[[ MATERIAL SUPPLIED, beginning ]]

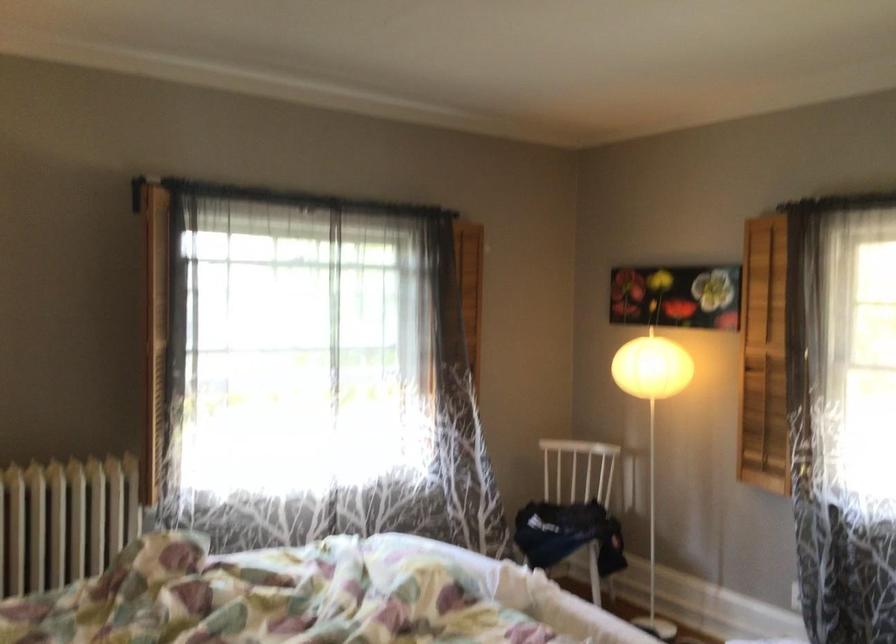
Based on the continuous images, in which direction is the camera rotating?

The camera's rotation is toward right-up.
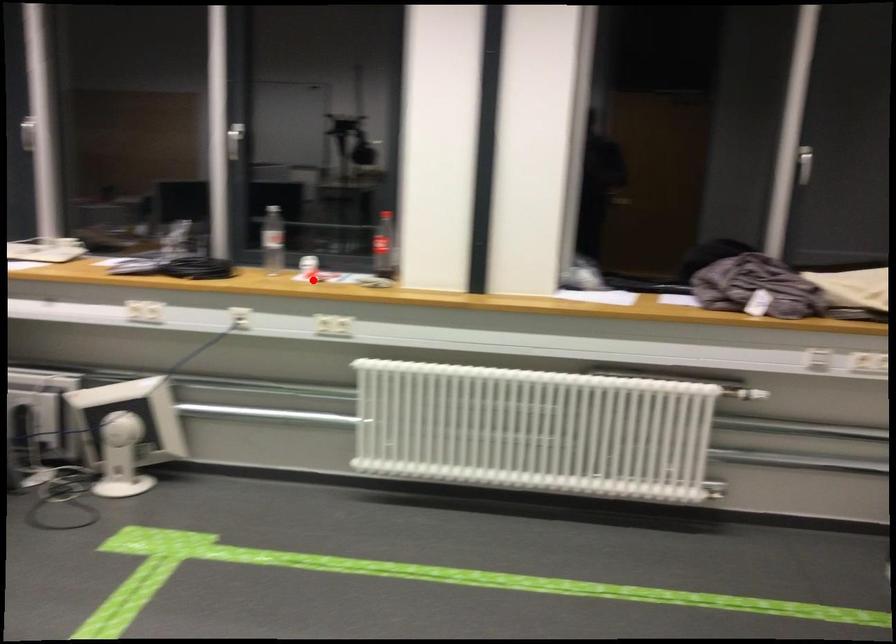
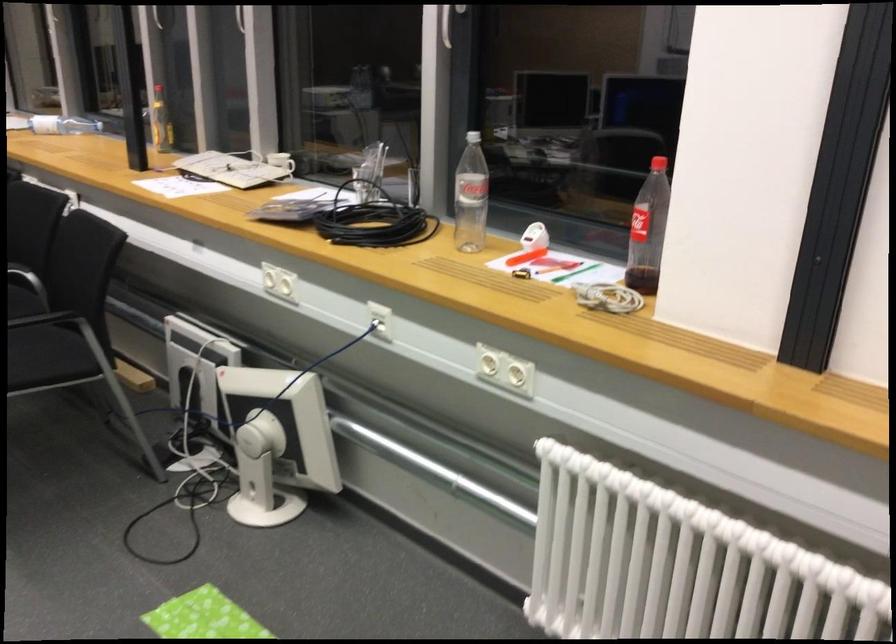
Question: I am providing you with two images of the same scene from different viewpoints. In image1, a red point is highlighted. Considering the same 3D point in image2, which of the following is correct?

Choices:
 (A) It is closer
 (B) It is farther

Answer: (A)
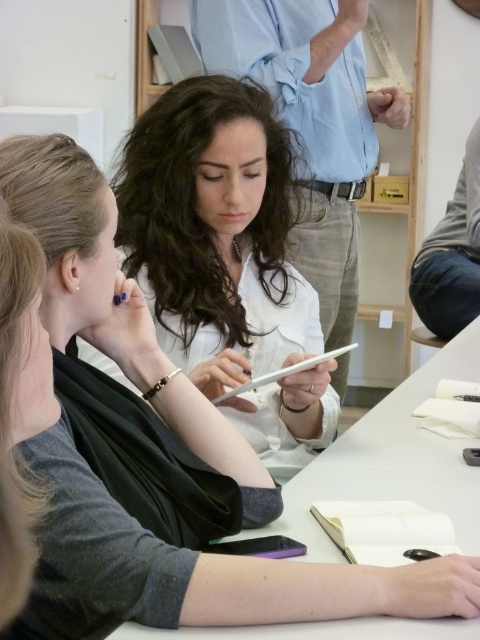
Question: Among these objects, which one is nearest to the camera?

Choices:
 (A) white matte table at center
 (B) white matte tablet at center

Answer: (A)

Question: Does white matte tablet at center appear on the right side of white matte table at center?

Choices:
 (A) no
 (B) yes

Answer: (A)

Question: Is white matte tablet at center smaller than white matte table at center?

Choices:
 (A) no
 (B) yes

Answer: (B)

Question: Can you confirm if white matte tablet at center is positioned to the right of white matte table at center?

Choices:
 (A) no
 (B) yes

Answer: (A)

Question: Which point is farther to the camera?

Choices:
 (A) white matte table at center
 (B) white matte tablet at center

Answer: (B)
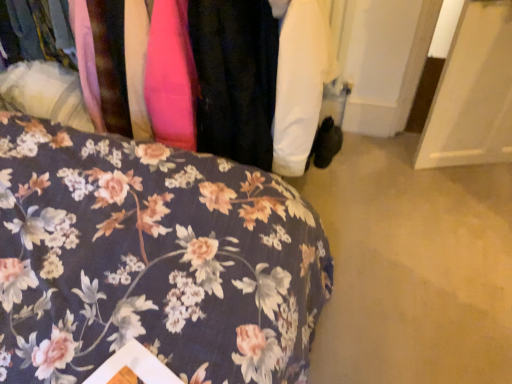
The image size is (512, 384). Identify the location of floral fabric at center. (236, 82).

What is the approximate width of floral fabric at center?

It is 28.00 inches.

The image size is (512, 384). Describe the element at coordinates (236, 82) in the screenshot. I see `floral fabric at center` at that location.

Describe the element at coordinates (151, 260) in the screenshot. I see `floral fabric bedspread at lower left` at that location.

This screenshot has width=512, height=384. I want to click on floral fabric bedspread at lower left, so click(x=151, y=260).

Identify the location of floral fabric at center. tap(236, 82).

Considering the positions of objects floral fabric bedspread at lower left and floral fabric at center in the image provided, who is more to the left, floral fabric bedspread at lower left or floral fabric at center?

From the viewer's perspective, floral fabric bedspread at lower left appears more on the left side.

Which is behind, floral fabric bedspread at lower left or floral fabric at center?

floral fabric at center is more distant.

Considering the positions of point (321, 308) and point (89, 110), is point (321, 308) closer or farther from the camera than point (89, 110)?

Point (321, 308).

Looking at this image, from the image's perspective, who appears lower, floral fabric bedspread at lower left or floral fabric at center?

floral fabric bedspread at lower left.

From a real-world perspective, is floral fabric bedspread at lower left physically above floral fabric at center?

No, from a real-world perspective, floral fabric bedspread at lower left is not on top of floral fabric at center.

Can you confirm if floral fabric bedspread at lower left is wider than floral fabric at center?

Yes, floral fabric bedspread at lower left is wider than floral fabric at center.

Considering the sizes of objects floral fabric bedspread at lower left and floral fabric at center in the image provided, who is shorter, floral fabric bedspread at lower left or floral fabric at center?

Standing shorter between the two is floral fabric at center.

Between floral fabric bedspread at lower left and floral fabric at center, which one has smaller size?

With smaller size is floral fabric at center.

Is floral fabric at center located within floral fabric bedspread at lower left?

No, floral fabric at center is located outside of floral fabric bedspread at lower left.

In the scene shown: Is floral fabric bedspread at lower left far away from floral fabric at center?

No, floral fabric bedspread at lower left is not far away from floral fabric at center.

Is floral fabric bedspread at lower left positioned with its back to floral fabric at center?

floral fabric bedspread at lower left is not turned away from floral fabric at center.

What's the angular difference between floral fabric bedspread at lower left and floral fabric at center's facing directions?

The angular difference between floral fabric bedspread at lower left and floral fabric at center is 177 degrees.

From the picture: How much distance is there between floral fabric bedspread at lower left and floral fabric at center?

[[ MATERIAL SUPPLIED, end ]]

Transcribe every item above without alteration, omitting the pictures from your answer.

SOLUTION FOR THIS EXERCISE ->
Based on the continuous images, in which direction is the camera rotating?

The camera's rotation is toward right-up.
Question: I am providing you with two images of the same scene from different viewpoints. In image1, a red point is highlighted. Considering the same 3D point in image2, which of the following is correct?

Choices:
 (A) It is closer
 (B) It is farther

Answer: (A)
Question: Among these objects, which one is nearest to the camera?

Choices:
 (A) white matte table at center
 (B) white matte tablet at center

Answer: (A)

Question: Does white matte tablet at center appear on the right side of white matte table at center?

Choices:
 (A) no
 (B) yes

Answer: (A)

Question: Is white matte tablet at center smaller than white matte table at center?

Choices:
 (A) no
 (B) yes

Answer: (B)

Question: Can you confirm if white matte tablet at center is positioned to the right of white matte table at center?

Choices:
 (A) no
 (B) yes

Answer: (A)

Question: Which point is farther to the camera?

Choices:
 (A) white matte table at center
 (B) white matte tablet at center

Answer: (B)
The image size is (512, 384). Identify the location of floral fabric at center. (236, 82).

What is the approximate width of floral fabric at center?

It is 28.00 inches.

The image size is (512, 384). Describe the element at coordinates (236, 82) in the screenshot. I see `floral fabric at center` at that location.

Describe the element at coordinates (151, 260) in the screenshot. I see `floral fabric bedspread at lower left` at that location.

This screenshot has width=512, height=384. I want to click on floral fabric bedspread at lower left, so click(x=151, y=260).

Identify the location of floral fabric at center. tap(236, 82).

Considering the positions of objects floral fabric bedspread at lower left and floral fabric at center in the image provided, who is more to the left, floral fabric bedspread at lower left or floral fabric at center?

From the viewer's perspective, floral fabric bedspread at lower left appears more on the left side.

Which is behind, floral fabric bedspread at lower left or floral fabric at center?

floral fabric at center is more distant.

Considering the positions of point (321, 308) and point (89, 110), is point (321, 308) closer or farther from the camera than point (89, 110)?

Point (321, 308).

Looking at this image, from the image's perspective, who appears lower, floral fabric bedspread at lower left or floral fabric at center?

floral fabric bedspread at lower left.

From a real-world perspective, is floral fabric bedspread at lower left physically above floral fabric at center?

No, from a real-world perspective, floral fabric bedspread at lower left is not on top of floral fabric at center.

Can you confirm if floral fabric bedspread at lower left is wider than floral fabric at center?

Yes, floral fabric bedspread at lower left is wider than floral fabric at center.

Considering the sizes of objects floral fabric bedspread at lower left and floral fabric at center in the image provided, who is shorter, floral fabric bedspread at lower left or floral fabric at center?

Standing shorter between the two is floral fabric at center.

Between floral fabric bedspread at lower left and floral fabric at center, which one has smaller size?

With smaller size is floral fabric at center.

Is floral fabric at center located within floral fabric bedspread at lower left?

No, floral fabric at center is located outside of floral fabric bedspread at lower left.

In the scene shown: Is floral fabric bedspread at lower left far away from floral fabric at center?

No, floral fabric bedspread at lower left is not far away from floral fabric at center.

Is floral fabric bedspread at lower left positioned with its back to floral fabric at center?

floral fabric bedspread at lower left is not turned away from floral fabric at center.

What's the angular difference between floral fabric bedspread at lower left and floral fabric at center's facing directions?

The angular difference between floral fabric bedspread at lower left and floral fabric at center is 177 degrees.

From the picture: How much distance is there between floral fabric bedspread at lower left and floral fabric at center?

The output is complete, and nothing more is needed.